The problem:
Look below for the line that contains "green goblet: 9 -> 8", then copy it and each following line to the end of the records, minus any pictures.

Before-and-after object listings:
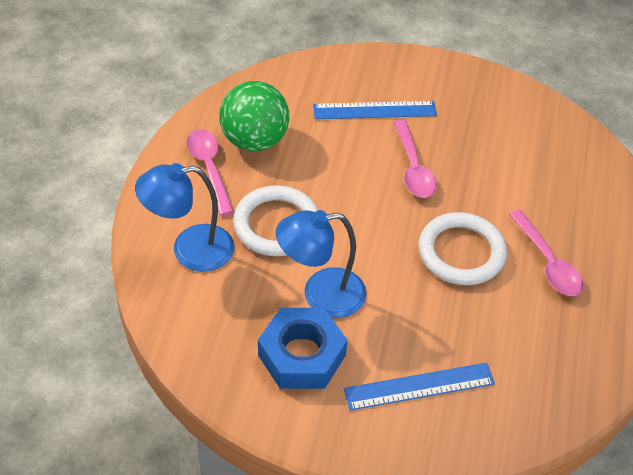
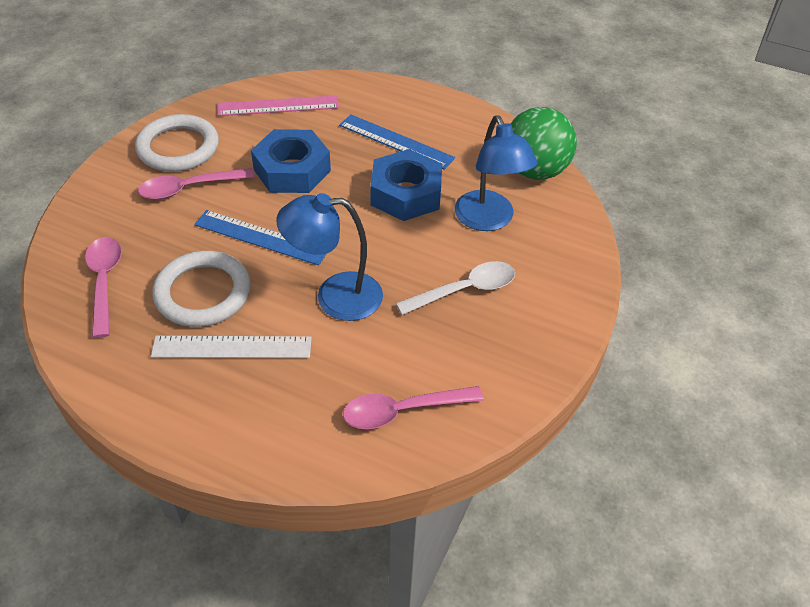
blue nut: 1 -> 2
pink ruler: 0 -> 1
white ruler: 0 -> 1
white spoon: 0 -> 1

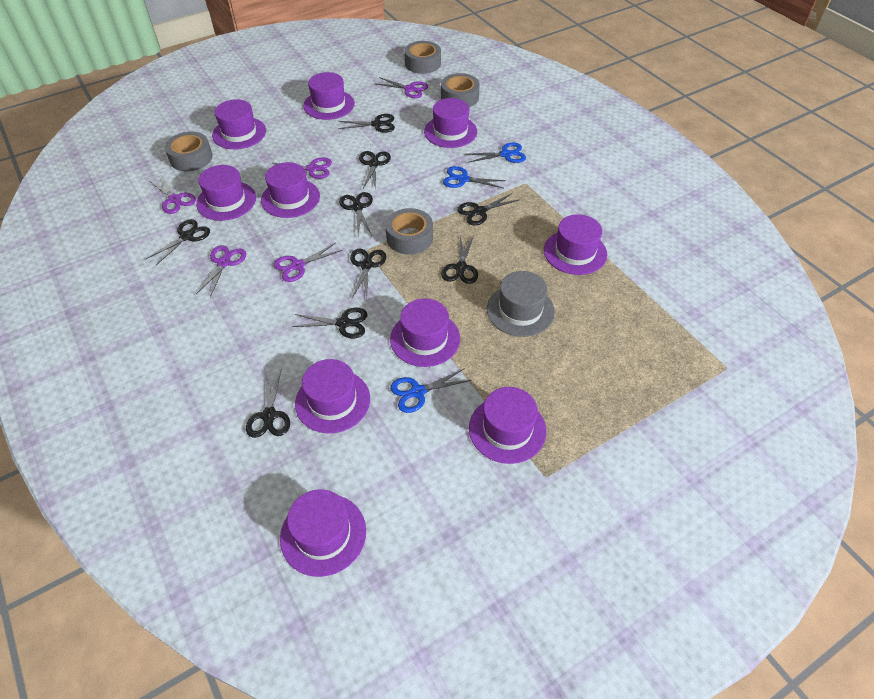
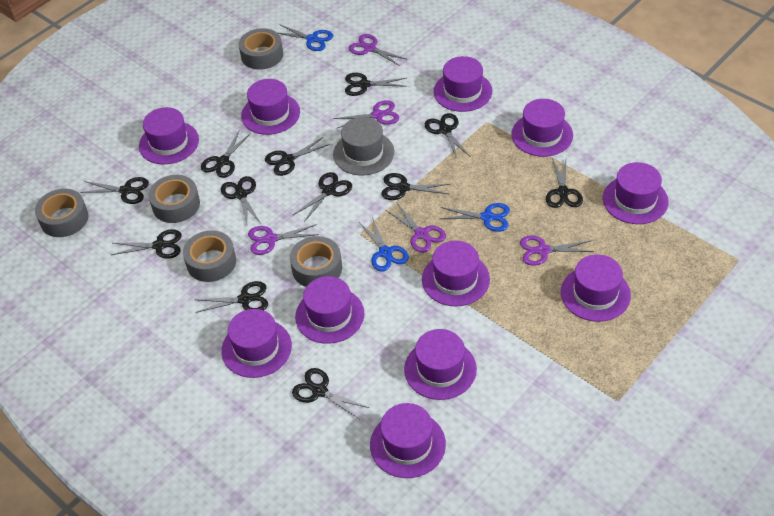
black scissors: 9 -> 12
grey tape: 4 -> 5
purple hat: 10 -> 11

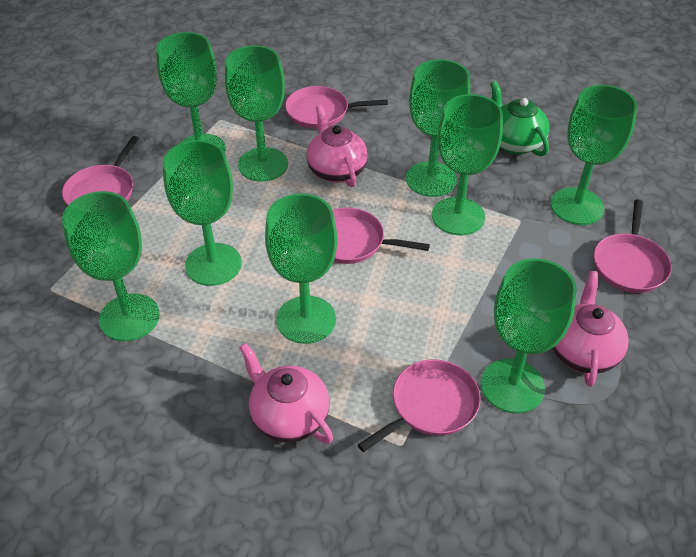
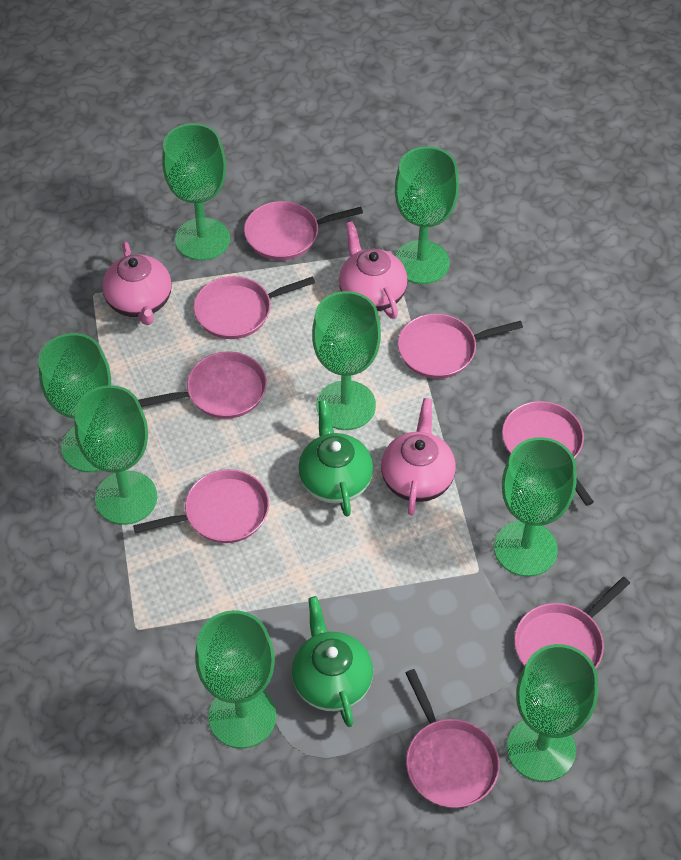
green goblet: 9 -> 8
green teapot: 1 -> 2
pink pan: 5 -> 8

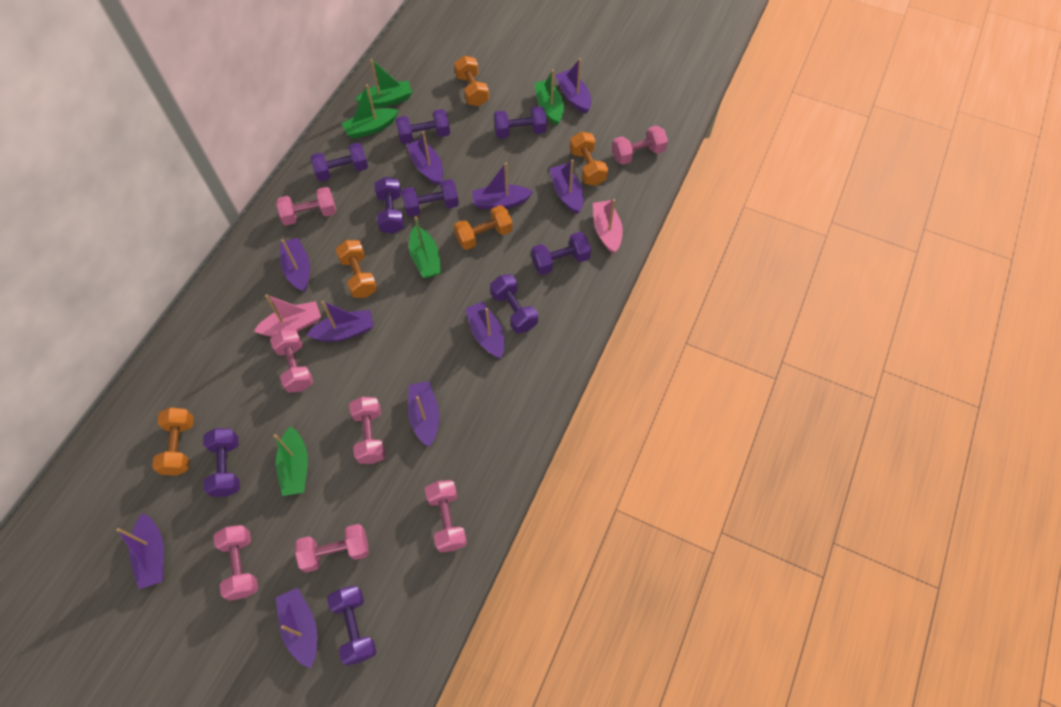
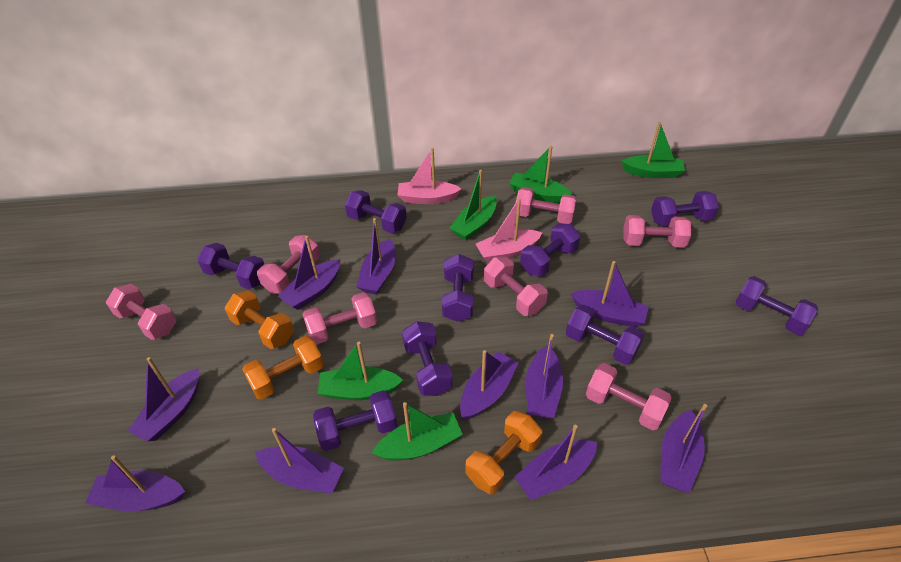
orange dumbbell: 5 -> 3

Result for this task:
green goblet: 9 -> 8
green teapot: 1 -> 2
pink pan: 5 -> 8

orange dumbbell: 5 -> 3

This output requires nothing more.